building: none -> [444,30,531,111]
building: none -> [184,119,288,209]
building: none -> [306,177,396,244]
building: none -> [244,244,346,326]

...

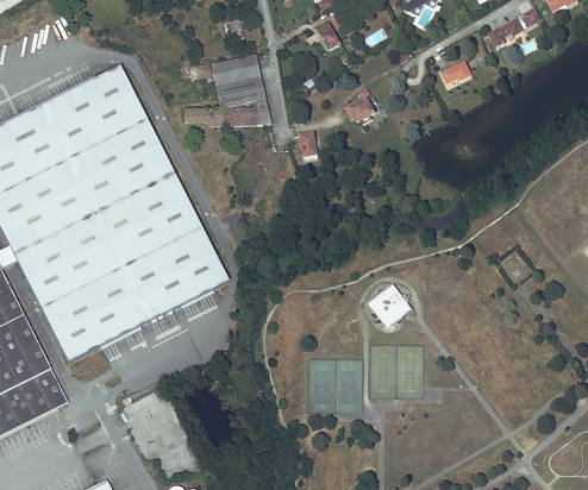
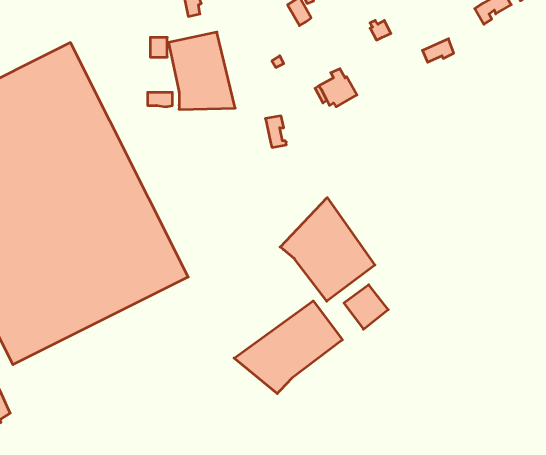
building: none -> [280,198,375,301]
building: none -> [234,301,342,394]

--

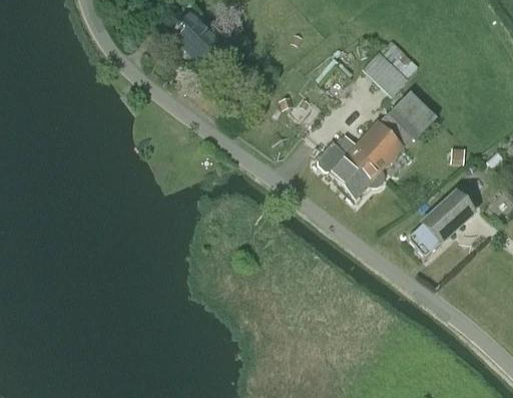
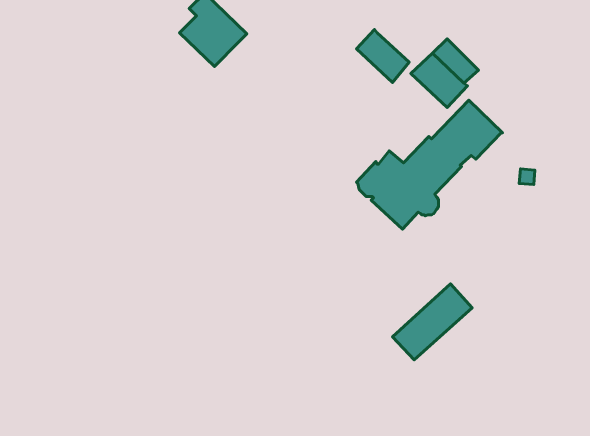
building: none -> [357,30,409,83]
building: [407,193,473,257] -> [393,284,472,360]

• [Problem]:
Identify the lines of the entries containing the string "none". Copy each such line.

• [Solved problem]:
building: none -> [444,30,531,111]
building: none -> [184,119,288,209]
building: none -> [306,177,396,244]
building: none -> [244,244,346,326]
building: none -> [280,198,375,301]
building: none -> [234,301,342,394]
building: none -> [357,30,409,83]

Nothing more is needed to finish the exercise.